## Task objective
Gather from the material every line that contains the string "gift".

*** Opening of Extracted data ***

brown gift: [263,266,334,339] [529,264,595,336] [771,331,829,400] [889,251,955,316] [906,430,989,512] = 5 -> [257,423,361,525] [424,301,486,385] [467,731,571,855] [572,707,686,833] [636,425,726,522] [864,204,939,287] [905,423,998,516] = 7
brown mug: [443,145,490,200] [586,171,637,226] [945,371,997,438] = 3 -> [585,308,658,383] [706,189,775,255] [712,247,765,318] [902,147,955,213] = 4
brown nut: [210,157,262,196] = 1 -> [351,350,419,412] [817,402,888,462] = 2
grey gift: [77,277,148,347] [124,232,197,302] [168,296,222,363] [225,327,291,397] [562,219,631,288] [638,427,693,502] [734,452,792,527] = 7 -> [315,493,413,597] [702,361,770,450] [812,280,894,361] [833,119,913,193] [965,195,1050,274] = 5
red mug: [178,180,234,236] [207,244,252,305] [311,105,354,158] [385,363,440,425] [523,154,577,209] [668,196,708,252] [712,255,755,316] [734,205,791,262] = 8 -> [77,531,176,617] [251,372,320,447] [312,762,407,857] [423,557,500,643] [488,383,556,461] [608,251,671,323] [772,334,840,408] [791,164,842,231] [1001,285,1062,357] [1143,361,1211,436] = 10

*** Close of Extracted data ***

## Solved problem
brown gift: [263,266,334,339] [529,264,595,336] [771,331,829,400] [889,251,955,316] [906,430,989,512] = 5 -> [257,423,361,525] [424,301,486,385] [467,731,571,855] [572,707,686,833] [636,425,726,522] [864,204,939,287] [905,423,998,516] = 7
grey gift: [77,277,148,347] [124,232,197,302] [168,296,222,363] [225,327,291,397] [562,219,631,288] [638,427,693,502] [734,452,792,527] = 7 -> [315,493,413,597] [702,361,770,450] [812,280,894,361] [833,119,913,193] [965,195,1050,274] = 5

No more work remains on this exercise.